GIVEN ENTRIES Block Start

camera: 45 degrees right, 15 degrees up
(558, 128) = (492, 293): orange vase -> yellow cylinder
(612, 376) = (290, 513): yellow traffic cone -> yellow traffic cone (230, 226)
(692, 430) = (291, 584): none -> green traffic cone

GIVEN ENTRIES Block End
GIVEN ENTRIES Block Start

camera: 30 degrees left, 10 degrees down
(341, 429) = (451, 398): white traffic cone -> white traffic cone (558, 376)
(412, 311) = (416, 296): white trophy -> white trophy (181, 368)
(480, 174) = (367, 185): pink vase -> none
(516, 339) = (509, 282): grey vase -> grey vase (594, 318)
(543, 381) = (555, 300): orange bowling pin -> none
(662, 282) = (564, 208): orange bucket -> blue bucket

GIVEN ENTRIES Block End
GIVEN ENTRIES Block Start

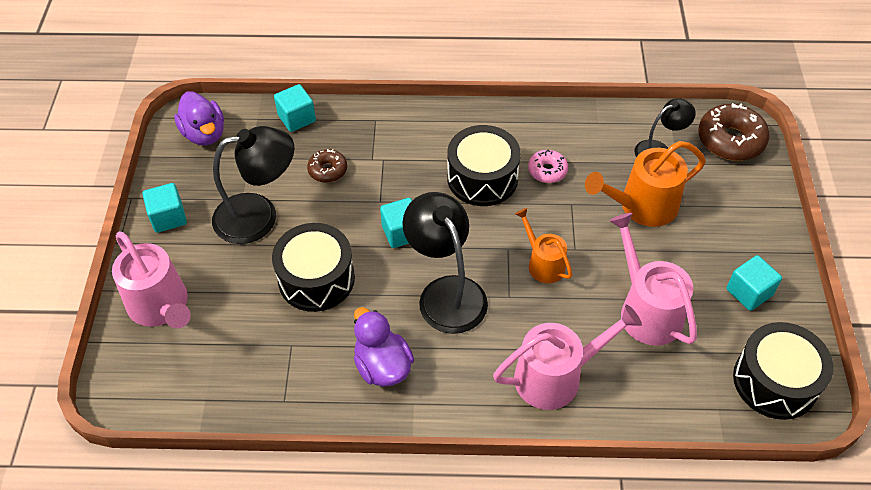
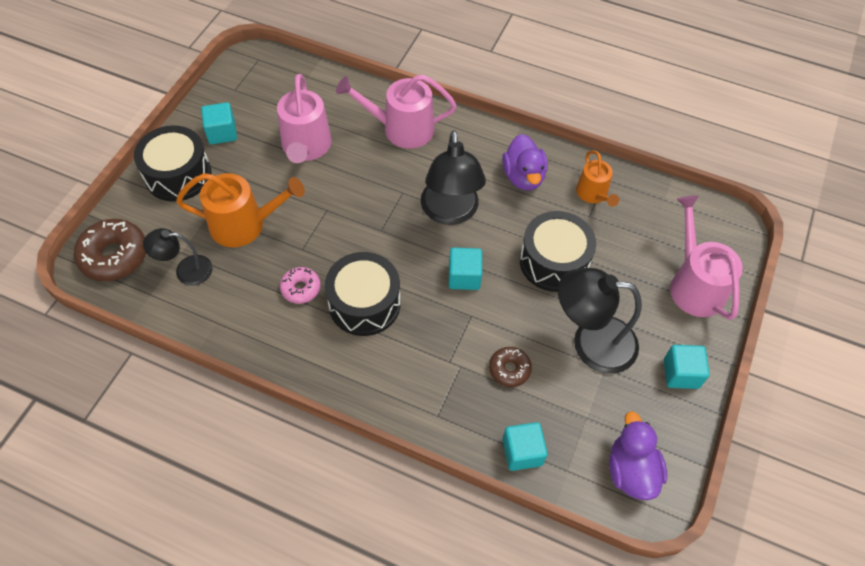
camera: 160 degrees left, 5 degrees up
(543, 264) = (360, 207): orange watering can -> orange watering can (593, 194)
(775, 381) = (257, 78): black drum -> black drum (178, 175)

GIVEN ENTRIES Block End

■ **WHAT IS BEING ASKED**
Within the material above, copy exactly the lines from the line that holds "camera: 30 degrees left, 10 degrees down" up to and including the line that holds "(662, 282) = (564, 208): orange".

■ **WRITTEN SOLUTION**
camera: 30 degrees left, 10 degrees down
(341, 429) = (451, 398): white traffic cone -> white traffic cone (558, 376)
(412, 311) = (416, 296): white trophy -> white trophy (181, 368)
(480, 174) = (367, 185): pink vase -> none
(516, 339) = (509, 282): grey vase -> grey vase (594, 318)
(543, 381) = (555, 300): orange bowling pin -> none
(662, 282) = (564, 208): orange bucket -> blue bucket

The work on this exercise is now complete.